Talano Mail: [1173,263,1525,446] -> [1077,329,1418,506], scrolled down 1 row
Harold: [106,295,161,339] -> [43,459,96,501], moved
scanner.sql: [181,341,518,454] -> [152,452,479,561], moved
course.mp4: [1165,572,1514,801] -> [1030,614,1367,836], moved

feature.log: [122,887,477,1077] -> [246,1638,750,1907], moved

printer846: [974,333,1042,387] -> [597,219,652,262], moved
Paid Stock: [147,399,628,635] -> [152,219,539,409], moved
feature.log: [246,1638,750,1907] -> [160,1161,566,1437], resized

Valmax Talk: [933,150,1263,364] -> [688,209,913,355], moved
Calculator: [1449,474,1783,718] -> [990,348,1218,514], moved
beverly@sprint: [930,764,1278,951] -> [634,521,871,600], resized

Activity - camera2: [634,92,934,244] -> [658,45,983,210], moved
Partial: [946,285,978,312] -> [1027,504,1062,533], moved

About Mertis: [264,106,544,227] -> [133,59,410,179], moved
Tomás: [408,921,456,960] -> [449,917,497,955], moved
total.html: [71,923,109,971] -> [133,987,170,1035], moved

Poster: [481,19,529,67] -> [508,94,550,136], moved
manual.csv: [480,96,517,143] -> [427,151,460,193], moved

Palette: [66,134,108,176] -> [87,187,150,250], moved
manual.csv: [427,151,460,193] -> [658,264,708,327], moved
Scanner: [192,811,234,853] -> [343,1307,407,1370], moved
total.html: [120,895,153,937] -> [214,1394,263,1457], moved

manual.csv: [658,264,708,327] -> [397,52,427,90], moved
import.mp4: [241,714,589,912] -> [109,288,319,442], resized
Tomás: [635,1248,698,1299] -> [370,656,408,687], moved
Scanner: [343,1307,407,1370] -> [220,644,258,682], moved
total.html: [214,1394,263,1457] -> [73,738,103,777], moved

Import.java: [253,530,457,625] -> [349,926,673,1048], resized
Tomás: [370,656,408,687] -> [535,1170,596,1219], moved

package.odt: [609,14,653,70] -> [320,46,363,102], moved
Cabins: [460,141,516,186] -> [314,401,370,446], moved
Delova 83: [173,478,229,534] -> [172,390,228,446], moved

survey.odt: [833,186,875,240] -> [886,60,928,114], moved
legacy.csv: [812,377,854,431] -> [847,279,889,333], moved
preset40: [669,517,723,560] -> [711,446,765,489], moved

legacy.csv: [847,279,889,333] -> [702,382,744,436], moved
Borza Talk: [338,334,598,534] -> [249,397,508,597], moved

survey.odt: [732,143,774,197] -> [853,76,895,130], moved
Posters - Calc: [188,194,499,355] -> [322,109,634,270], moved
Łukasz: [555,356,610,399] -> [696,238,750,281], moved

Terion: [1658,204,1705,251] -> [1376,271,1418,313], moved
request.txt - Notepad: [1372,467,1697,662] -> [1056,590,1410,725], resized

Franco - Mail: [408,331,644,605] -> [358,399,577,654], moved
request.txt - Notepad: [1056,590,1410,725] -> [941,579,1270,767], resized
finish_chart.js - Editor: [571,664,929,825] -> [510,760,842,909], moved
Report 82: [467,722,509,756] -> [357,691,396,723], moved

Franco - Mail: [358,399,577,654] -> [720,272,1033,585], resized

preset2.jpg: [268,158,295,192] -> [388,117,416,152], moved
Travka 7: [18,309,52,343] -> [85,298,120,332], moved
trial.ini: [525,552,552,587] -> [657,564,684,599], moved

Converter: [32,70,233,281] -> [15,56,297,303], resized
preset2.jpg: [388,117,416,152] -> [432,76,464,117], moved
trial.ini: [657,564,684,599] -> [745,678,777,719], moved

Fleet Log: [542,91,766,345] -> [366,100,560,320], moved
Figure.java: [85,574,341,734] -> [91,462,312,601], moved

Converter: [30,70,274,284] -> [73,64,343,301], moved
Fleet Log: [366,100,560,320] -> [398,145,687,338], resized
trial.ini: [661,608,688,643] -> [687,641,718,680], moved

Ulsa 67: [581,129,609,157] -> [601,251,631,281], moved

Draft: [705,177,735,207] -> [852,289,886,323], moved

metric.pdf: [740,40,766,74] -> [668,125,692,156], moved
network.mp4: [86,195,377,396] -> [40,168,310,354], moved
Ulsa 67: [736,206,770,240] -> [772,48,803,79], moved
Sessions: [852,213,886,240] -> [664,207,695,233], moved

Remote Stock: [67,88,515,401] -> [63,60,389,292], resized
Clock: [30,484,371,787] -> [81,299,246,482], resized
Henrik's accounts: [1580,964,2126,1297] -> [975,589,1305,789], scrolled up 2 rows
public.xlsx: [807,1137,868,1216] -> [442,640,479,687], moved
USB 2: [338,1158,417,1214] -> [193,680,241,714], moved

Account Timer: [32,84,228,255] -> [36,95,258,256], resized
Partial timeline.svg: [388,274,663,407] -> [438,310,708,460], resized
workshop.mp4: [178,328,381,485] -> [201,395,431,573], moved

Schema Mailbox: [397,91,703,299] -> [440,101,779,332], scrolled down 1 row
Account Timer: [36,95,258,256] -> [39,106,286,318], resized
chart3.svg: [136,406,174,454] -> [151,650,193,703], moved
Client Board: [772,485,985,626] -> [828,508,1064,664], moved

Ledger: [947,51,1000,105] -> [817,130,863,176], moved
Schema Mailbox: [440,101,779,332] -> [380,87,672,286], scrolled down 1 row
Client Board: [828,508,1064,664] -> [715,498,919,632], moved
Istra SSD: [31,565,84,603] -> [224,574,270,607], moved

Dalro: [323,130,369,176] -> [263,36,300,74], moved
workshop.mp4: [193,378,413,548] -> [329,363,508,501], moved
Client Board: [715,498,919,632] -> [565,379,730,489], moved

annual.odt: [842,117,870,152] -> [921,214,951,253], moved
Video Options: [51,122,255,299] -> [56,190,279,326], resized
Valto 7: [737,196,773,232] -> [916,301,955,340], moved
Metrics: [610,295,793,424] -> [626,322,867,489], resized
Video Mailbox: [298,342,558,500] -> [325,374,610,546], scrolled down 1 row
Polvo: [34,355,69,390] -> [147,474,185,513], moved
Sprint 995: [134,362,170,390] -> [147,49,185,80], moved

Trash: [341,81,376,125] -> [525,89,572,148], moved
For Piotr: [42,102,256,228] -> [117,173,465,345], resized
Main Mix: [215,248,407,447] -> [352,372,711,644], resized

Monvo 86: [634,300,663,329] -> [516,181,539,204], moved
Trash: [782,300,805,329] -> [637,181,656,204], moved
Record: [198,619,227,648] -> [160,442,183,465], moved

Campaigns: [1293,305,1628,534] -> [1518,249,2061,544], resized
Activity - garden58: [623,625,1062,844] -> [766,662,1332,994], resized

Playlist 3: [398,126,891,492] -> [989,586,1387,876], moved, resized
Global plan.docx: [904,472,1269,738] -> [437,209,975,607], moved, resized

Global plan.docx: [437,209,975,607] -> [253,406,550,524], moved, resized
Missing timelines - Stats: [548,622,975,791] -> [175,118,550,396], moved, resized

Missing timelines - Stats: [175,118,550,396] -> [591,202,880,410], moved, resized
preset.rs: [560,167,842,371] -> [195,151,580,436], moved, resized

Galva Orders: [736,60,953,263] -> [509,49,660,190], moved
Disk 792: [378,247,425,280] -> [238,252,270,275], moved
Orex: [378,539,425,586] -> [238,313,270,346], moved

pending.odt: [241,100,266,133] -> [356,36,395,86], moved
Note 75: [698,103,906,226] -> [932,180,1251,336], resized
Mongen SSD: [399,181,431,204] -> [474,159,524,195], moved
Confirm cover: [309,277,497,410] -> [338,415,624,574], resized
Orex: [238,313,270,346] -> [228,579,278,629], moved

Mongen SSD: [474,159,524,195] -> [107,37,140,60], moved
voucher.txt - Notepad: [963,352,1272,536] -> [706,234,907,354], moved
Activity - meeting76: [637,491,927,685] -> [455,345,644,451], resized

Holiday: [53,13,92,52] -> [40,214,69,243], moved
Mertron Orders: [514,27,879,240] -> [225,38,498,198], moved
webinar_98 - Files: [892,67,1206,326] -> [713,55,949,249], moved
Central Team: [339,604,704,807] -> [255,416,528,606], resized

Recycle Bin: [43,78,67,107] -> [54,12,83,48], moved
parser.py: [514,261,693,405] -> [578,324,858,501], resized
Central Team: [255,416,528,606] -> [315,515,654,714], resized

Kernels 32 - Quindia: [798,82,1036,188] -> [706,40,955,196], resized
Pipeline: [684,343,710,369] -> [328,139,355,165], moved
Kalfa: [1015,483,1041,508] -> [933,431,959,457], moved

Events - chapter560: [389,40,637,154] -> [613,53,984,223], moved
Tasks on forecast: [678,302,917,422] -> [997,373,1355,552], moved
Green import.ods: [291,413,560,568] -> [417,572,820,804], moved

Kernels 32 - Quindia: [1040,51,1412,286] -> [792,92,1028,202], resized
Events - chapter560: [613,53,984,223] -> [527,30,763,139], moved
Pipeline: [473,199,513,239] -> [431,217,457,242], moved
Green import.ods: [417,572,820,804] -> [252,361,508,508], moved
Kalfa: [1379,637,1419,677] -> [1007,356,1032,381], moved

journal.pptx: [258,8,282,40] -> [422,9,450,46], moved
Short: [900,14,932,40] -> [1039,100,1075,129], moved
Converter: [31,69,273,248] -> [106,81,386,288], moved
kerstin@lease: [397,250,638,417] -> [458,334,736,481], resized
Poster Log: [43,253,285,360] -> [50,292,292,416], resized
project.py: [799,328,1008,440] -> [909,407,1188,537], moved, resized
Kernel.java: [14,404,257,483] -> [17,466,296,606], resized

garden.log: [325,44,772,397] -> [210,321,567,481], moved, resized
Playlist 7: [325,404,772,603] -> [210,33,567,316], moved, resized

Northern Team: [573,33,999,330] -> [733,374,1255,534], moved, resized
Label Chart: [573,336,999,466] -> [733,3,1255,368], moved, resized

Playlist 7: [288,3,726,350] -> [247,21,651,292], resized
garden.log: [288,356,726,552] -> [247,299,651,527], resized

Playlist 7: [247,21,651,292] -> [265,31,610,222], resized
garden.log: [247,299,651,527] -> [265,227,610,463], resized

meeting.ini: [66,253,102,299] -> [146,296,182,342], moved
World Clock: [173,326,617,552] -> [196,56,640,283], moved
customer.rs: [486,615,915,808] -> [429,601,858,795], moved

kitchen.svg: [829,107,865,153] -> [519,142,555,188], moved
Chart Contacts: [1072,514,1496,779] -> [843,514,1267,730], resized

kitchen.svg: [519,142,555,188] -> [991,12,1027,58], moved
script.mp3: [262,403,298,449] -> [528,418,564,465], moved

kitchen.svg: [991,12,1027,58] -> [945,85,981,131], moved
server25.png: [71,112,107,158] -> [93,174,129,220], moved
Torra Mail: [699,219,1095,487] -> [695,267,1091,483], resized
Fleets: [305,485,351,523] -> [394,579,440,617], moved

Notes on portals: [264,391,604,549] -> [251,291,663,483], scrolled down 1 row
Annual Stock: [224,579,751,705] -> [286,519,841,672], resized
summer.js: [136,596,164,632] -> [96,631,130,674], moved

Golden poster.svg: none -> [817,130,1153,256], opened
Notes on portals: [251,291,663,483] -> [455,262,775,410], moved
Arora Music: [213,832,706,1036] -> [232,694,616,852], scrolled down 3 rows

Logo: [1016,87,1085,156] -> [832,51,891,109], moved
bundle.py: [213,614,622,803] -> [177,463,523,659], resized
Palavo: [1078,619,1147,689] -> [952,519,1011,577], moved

### TASK TO COMPLETE
What is needed is an exact retyping of every line from the one containing "Events - chapter560: [613,53,984,223]" through the final line of the entries, and only those lines.

### EXPECTED ANSWER
Events - chapter560: [613,53,984,223] -> [527,30,763,139], moved
Pipeline: [473,199,513,239] -> [431,217,457,242], moved
Green import.ods: [417,572,820,804] -> [252,361,508,508], moved
Kalfa: [1379,637,1419,677] -> [1007,356,1032,381], moved

journal.pptx: [258,8,282,40] -> [422,9,450,46], moved
Short: [900,14,932,40] -> [1039,100,1075,129], moved
Converter: [31,69,273,248] -> [106,81,386,288], moved
kerstin@lease: [397,250,638,417] -> [458,334,736,481], resized
Poster Log: [43,253,285,360] -> [50,292,292,416], resized
project.py: [799,328,1008,440] -> [909,407,1188,537], moved, resized
Kernel.java: [14,404,257,483] -> [17,466,296,606], resized

garden.log: [325,44,772,397] -> [210,321,567,481], moved, resized
Playlist 7: [325,404,772,603] -> [210,33,567,316], moved, resized

Northern Team: [573,33,999,330] -> [733,374,1255,534], moved, resized
Label Chart: [573,336,999,466] -> [733,3,1255,368], moved, resized

Playlist 7: [288,3,726,350] -> [247,21,651,292], resized
garden.log: [288,356,726,552] -> [247,299,651,527], resized

Playlist 7: [247,21,651,292] -> [265,31,610,222], resized
garden.log: [247,299,651,527] -> [265,227,610,463], resized

meeting.ini: [66,253,102,299] -> [146,296,182,342], moved
World Clock: [173,326,617,552] -> [196,56,640,283], moved
customer.rs: [486,615,915,808] -> [429,601,858,795], moved

kitchen.svg: [829,107,865,153] -> [519,142,555,188], moved
Chart Contacts: [1072,514,1496,779] -> [843,514,1267,730], resized

kitchen.svg: [519,142,555,188] -> [991,12,1027,58], moved
script.mp3: [262,403,298,449] -> [528,418,564,465], moved

kitchen.svg: [991,12,1027,58] -> [945,85,981,131], moved
server25.png: [71,112,107,158] -> [93,174,129,220], moved
Torra Mail: [699,219,1095,487] -> [695,267,1091,483], resized
Fleets: [305,485,351,523] -> [394,579,440,617], moved

Notes on portals: [264,391,604,549] -> [251,291,663,483], scrolled down 1 row
Annual Stock: [224,579,751,705] -> [286,519,841,672], resized
summer.js: [136,596,164,632] -> [96,631,130,674], moved

Golden poster.svg: none -> [817,130,1153,256], opened
Notes on portals: [251,291,663,483] -> [455,262,775,410], moved
Arora Music: [213,832,706,1036] -> [232,694,616,852], scrolled down 3 rows

Logo: [1016,87,1085,156] -> [832,51,891,109], moved
bundle.py: [213,614,622,803] -> [177,463,523,659], resized
Palavo: [1078,619,1147,689] -> [952,519,1011,577], moved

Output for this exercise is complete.